# [Problem to solve]
Down to the last line, copy the records below without any change.

Scene difference descriptions:
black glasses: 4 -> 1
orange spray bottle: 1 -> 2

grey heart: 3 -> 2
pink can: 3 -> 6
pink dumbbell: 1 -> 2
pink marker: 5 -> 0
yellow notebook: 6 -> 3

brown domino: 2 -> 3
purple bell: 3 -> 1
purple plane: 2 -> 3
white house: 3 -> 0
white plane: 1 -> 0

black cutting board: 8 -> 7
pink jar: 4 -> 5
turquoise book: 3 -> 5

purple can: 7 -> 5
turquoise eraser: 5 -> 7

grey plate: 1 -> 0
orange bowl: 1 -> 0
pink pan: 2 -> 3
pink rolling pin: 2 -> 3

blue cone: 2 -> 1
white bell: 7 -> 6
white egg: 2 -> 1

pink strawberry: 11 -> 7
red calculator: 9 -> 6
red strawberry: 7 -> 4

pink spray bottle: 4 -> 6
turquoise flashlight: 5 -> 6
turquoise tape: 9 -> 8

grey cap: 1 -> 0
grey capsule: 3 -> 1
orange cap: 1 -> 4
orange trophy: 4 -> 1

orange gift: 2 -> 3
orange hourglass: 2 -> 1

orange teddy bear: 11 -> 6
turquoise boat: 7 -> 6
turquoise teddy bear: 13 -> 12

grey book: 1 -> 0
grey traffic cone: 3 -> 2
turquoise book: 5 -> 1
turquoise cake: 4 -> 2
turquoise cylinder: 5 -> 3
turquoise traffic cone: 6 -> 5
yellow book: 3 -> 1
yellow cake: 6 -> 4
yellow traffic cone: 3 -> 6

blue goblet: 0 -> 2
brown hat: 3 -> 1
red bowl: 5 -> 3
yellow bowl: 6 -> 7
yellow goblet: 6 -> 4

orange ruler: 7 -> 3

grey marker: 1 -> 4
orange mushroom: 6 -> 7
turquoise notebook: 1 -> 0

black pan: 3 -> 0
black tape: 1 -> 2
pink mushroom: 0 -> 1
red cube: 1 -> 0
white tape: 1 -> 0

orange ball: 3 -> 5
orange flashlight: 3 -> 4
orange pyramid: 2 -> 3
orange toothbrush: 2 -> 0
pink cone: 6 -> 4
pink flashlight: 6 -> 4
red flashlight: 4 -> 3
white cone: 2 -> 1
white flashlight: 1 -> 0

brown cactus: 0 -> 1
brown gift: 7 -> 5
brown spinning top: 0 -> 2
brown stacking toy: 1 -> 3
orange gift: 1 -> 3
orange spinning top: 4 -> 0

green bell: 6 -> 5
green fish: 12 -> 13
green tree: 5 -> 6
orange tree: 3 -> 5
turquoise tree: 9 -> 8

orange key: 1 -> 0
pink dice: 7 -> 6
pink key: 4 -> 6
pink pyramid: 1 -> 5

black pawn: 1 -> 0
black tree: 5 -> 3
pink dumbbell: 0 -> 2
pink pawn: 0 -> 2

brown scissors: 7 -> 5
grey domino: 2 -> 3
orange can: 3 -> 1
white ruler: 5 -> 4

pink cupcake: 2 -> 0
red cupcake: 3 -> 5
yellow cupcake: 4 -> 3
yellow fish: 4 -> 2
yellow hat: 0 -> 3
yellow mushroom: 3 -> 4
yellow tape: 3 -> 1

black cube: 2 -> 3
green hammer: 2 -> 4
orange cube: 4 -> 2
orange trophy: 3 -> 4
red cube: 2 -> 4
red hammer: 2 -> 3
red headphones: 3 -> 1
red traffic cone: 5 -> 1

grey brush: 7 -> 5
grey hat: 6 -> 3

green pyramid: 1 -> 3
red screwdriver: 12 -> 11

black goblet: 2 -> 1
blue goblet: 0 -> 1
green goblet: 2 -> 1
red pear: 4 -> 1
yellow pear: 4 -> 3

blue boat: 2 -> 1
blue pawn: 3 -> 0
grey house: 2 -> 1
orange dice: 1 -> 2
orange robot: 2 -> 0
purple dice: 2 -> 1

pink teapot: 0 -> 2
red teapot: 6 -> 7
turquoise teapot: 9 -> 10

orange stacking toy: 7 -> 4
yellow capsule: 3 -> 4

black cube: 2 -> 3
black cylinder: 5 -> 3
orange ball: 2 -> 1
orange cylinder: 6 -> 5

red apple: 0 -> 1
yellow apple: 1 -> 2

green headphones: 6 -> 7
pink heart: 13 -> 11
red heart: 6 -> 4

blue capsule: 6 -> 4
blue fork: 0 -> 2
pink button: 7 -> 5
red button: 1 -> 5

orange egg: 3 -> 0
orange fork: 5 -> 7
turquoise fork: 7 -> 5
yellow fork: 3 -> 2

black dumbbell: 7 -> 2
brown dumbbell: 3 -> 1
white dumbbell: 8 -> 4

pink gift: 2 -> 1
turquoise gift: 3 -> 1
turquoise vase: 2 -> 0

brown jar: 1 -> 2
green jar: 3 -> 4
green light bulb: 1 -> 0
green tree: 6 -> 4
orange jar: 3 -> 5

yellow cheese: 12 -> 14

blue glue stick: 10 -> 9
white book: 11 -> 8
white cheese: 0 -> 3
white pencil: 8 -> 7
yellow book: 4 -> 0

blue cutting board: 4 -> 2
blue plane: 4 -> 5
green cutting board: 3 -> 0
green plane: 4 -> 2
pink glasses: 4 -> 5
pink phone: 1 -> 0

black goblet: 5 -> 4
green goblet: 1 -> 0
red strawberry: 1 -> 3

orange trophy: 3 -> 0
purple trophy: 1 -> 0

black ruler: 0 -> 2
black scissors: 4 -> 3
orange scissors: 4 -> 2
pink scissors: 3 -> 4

# [Your solution]
black glasses: 4 -> 1
orange spray bottle: 1 -> 2

grey heart: 3 -> 2
pink can: 3 -> 6
pink dumbbell: 1 -> 2
pink marker: 5 -> 0
yellow notebook: 6 -> 3

brown domino: 2 -> 3
purple bell: 3 -> 1
purple plane: 2 -> 3
white house: 3 -> 0
white plane: 1 -> 0

black cutting board: 8 -> 7
pink jar: 4 -> 5
turquoise book: 3 -> 5

purple can: 7 -> 5
turquoise eraser: 5 -> 7

grey plate: 1 -> 0
orange bowl: 1 -> 0
pink pan: 2 -> 3
pink rolling pin: 2 -> 3

blue cone: 2 -> 1
white bell: 7 -> 6
white egg: 2 -> 1

pink strawberry: 11 -> 7
red calculator: 9 -> 6
red strawberry: 7 -> 4

pink spray bottle: 4 -> 6
turquoise flashlight: 5 -> 6
turquoise tape: 9 -> 8

grey cap: 1 -> 0
grey capsule: 3 -> 1
orange cap: 1 -> 4
orange trophy: 4 -> 1

orange gift: 2 -> 3
orange hourglass: 2 -> 1

orange teddy bear: 11 -> 6
turquoise boat: 7 -> 6
turquoise teddy bear: 13 -> 12

grey book: 1 -> 0
grey traffic cone: 3 -> 2
turquoise book: 5 -> 1
turquoise cake: 4 -> 2
turquoise cylinder: 5 -> 3
turquoise traffic cone: 6 -> 5
yellow book: 3 -> 1
yellow cake: 6 -> 4
yellow traffic cone: 3 -> 6

blue goblet: 0 -> 2
brown hat: 3 -> 1
red bowl: 5 -> 3
yellow bowl: 6 -> 7
yellow goblet: 6 -> 4

orange ruler: 7 -> 3

grey marker: 1 -> 4
orange mushroom: 6 -> 7
turquoise notebook: 1 -> 0

black pan: 3 -> 0
black tape: 1 -> 2
pink mushroom: 0 -> 1
red cube: 1 -> 0
white tape: 1 -> 0

orange ball: 3 -> 5
orange flashlight: 3 -> 4
orange pyramid: 2 -> 3
orange toothbrush: 2 -> 0
pink cone: 6 -> 4
pink flashlight: 6 -> 4
red flashlight: 4 -> 3
white cone: 2 -> 1
white flashlight: 1 -> 0

brown cactus: 0 -> 1
brown gift: 7 -> 5
brown spinning top: 0 -> 2
brown stacking toy: 1 -> 3
orange gift: 1 -> 3
orange spinning top: 4 -> 0

green bell: 6 -> 5
green fish: 12 -> 13
green tree: 5 -> 6
orange tree: 3 -> 5
turquoise tree: 9 -> 8

orange key: 1 -> 0
pink dice: 7 -> 6
pink key: 4 -> 6
pink pyramid: 1 -> 5

black pawn: 1 -> 0
black tree: 5 -> 3
pink dumbbell: 0 -> 2
pink pawn: 0 -> 2

brown scissors: 7 -> 5
grey domino: 2 -> 3
orange can: 3 -> 1
white ruler: 5 -> 4

pink cupcake: 2 -> 0
red cupcake: 3 -> 5
yellow cupcake: 4 -> 3
yellow fish: 4 -> 2
yellow hat: 0 -> 3
yellow mushroom: 3 -> 4
yellow tape: 3 -> 1

black cube: 2 -> 3
green hammer: 2 -> 4
orange cube: 4 -> 2
orange trophy: 3 -> 4
red cube: 2 -> 4
red hammer: 2 -> 3
red headphones: 3 -> 1
red traffic cone: 5 -> 1

grey brush: 7 -> 5
grey hat: 6 -> 3

green pyramid: 1 -> 3
red screwdriver: 12 -> 11

black goblet: 2 -> 1
blue goblet: 0 -> 1
green goblet: 2 -> 1
red pear: 4 -> 1
yellow pear: 4 -> 3

blue boat: 2 -> 1
blue pawn: 3 -> 0
grey house: 2 -> 1
orange dice: 1 -> 2
orange robot: 2 -> 0
purple dice: 2 -> 1

pink teapot: 0 -> 2
red teapot: 6 -> 7
turquoise teapot: 9 -> 10

orange stacking toy: 7 -> 4
yellow capsule: 3 -> 4

black cube: 2 -> 3
black cylinder: 5 -> 3
orange ball: 2 -> 1
orange cylinder: 6 -> 5

red apple: 0 -> 1
yellow apple: 1 -> 2

green headphones: 6 -> 7
pink heart: 13 -> 11
red heart: 6 -> 4

blue capsule: 6 -> 4
blue fork: 0 -> 2
pink button: 7 -> 5
red button: 1 -> 5

orange egg: 3 -> 0
orange fork: 5 -> 7
turquoise fork: 7 -> 5
yellow fork: 3 -> 2

black dumbbell: 7 -> 2
brown dumbbell: 3 -> 1
white dumbbell: 8 -> 4

pink gift: 2 -> 1
turquoise gift: 3 -> 1
turquoise vase: 2 -> 0

brown jar: 1 -> 2
green jar: 3 -> 4
green light bulb: 1 -> 0
green tree: 6 -> 4
orange jar: 3 -> 5

yellow cheese: 12 -> 14

blue glue stick: 10 -> 9
white book: 11 -> 8
white cheese: 0 -> 3
white pencil: 8 -> 7
yellow book: 4 -> 0

blue cutting board: 4 -> 2
blue plane: 4 -> 5
green cutting board: 3 -> 0
green plane: 4 -> 2
pink glasses: 4 -> 5
pink phone: 1 -> 0

black goblet: 5 -> 4
green goblet: 1 -> 0
red strawberry: 1 -> 3

orange trophy: 3 -> 0
purple trophy: 1 -> 0

black ruler: 0 -> 2
black scissors: 4 -> 3
orange scissors: 4 -> 2
pink scissors: 3 -> 4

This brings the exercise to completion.